Instructions for the task →
Each record below needs to be written out exactly as it reads.

Excerpts from a dataset →

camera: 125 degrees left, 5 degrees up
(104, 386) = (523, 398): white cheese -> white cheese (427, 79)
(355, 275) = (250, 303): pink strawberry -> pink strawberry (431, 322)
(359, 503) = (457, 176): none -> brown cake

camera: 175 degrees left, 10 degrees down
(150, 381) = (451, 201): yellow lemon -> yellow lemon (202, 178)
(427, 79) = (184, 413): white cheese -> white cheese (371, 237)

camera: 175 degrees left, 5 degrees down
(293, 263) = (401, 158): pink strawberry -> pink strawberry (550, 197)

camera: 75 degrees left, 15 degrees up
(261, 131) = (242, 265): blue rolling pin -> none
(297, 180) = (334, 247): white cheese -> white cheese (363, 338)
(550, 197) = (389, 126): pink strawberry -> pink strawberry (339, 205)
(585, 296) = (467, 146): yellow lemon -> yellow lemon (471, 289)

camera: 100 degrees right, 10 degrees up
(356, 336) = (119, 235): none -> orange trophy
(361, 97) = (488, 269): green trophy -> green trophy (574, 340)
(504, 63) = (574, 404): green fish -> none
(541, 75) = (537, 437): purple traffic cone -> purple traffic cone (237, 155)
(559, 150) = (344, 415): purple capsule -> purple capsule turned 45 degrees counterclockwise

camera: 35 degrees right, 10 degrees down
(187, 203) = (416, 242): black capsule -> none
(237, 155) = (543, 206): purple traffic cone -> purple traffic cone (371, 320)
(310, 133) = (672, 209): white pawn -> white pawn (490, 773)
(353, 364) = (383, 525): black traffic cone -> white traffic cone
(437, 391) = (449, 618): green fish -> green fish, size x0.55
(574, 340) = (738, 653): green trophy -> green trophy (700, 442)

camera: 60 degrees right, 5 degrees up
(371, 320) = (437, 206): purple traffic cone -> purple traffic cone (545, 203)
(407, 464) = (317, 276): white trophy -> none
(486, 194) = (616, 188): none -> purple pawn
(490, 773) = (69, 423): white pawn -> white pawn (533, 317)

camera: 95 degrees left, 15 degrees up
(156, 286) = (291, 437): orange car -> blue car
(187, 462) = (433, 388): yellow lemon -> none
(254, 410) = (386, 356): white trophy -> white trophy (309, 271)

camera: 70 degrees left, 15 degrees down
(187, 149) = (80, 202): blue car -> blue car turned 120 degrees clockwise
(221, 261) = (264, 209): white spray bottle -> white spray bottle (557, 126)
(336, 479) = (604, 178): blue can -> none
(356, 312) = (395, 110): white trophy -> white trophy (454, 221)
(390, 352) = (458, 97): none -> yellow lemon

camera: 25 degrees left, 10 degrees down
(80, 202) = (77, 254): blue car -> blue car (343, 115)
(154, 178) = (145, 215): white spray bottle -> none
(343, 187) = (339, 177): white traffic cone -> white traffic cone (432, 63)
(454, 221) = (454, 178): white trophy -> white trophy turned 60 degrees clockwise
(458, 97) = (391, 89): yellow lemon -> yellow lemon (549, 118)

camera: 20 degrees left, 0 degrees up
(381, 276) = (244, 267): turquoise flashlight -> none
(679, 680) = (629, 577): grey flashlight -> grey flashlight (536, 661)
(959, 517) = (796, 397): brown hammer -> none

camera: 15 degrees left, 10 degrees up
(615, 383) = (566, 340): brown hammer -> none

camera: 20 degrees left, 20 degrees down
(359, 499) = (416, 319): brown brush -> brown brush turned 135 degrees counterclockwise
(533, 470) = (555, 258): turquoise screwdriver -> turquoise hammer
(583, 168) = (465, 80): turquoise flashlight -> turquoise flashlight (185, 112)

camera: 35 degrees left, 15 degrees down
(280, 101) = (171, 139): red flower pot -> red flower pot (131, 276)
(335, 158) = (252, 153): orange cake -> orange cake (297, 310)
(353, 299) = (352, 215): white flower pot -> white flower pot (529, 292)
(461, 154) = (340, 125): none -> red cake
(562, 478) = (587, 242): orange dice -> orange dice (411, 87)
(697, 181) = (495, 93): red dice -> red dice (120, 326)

Result →
camera: 125 degrees left, 5 degrees up
(104, 386) = (523, 398): white cheese -> white cheese (427, 79)
(355, 275) = (250, 303): pink strawberry -> pink strawberry (431, 322)
(359, 503) = (457, 176): none -> brown cake

camera: 175 degrees left, 10 degrees down
(150, 381) = (451, 201): yellow lemon -> yellow lemon (202, 178)
(427, 79) = (184, 413): white cheese -> white cheese (371, 237)

camera: 175 degrees left, 5 degrees down
(293, 263) = (401, 158): pink strawberry -> pink strawberry (550, 197)

camera: 75 degrees left, 15 degrees up
(261, 131) = (242, 265): blue rolling pin -> none
(297, 180) = (334, 247): white cheese -> white cheese (363, 338)
(550, 197) = (389, 126): pink strawberry -> pink strawberry (339, 205)
(585, 296) = (467, 146): yellow lemon -> yellow lemon (471, 289)

camera: 100 degrees right, 10 degrees up
(356, 336) = (119, 235): none -> orange trophy
(361, 97) = (488, 269): green trophy -> green trophy (574, 340)
(504, 63) = (574, 404): green fish -> none
(541, 75) = (537, 437): purple traffic cone -> purple traffic cone (237, 155)
(559, 150) = (344, 415): purple capsule -> purple capsule turned 45 degrees counterclockwise

camera: 35 degrees right, 10 degrees down
(187, 203) = (416, 242): black capsule -> none
(237, 155) = (543, 206): purple traffic cone -> purple traffic cone (371, 320)
(310, 133) = (672, 209): white pawn -> white pawn (490, 773)
(353, 364) = (383, 525): black traffic cone -> white traffic cone
(437, 391) = (449, 618): green fish -> green fish, size x0.55
(574, 340) = (738, 653): green trophy -> green trophy (700, 442)

camera: 60 degrees right, 5 degrees up
(371, 320) = (437, 206): purple traffic cone -> purple traffic cone (545, 203)
(407, 464) = (317, 276): white trophy -> none
(486, 194) = (616, 188): none -> purple pawn
(490, 773) = (69, 423): white pawn -> white pawn (533, 317)

camera: 95 degrees left, 15 degrees up
(156, 286) = (291, 437): orange car -> blue car
(187, 462) = (433, 388): yellow lemon -> none
(254, 410) = (386, 356): white trophy -> white trophy (309, 271)

camera: 70 degrees left, 15 degrees down
(187, 149) = (80, 202): blue car -> blue car turned 120 degrees clockwise
(221, 261) = (264, 209): white spray bottle -> white spray bottle (557, 126)
(336, 479) = (604, 178): blue can -> none
(356, 312) = (395, 110): white trophy -> white trophy (454, 221)
(390, 352) = (458, 97): none -> yellow lemon

camera: 25 degrees left, 10 degrees down
(80, 202) = (77, 254): blue car -> blue car (343, 115)
(154, 178) = (145, 215): white spray bottle -> none
(343, 187) = (339, 177): white traffic cone -> white traffic cone (432, 63)
(454, 221) = (454, 178): white trophy -> white trophy turned 60 degrees clockwise
(458, 97) = (391, 89): yellow lemon -> yellow lemon (549, 118)

camera: 20 degrees left, 0 degrees up
(381, 276) = (244, 267): turquoise flashlight -> none
(679, 680) = (629, 577): grey flashlight -> grey flashlight (536, 661)
(959, 517) = (796, 397): brown hammer -> none

camera: 15 degrees left, 10 degrees up
(615, 383) = (566, 340): brown hammer -> none

camera: 20 degrees left, 20 degrees down
(359, 499) = (416, 319): brown brush -> brown brush turned 135 degrees counterclockwise
(533, 470) = (555, 258): turquoise screwdriver -> turquoise hammer
(583, 168) = (465, 80): turquoise flashlight -> turquoise flashlight (185, 112)

camera: 35 degrees left, 15 degrees down
(280, 101) = (171, 139): red flower pot -> red flower pot (131, 276)
(335, 158) = (252, 153): orange cake -> orange cake (297, 310)
(353, 299) = (352, 215): white flower pot -> white flower pot (529, 292)
(461, 154) = (340, 125): none -> red cake
(562, 478) = (587, 242): orange dice -> orange dice (411, 87)
(697, 181) = (495, 93): red dice -> red dice (120, 326)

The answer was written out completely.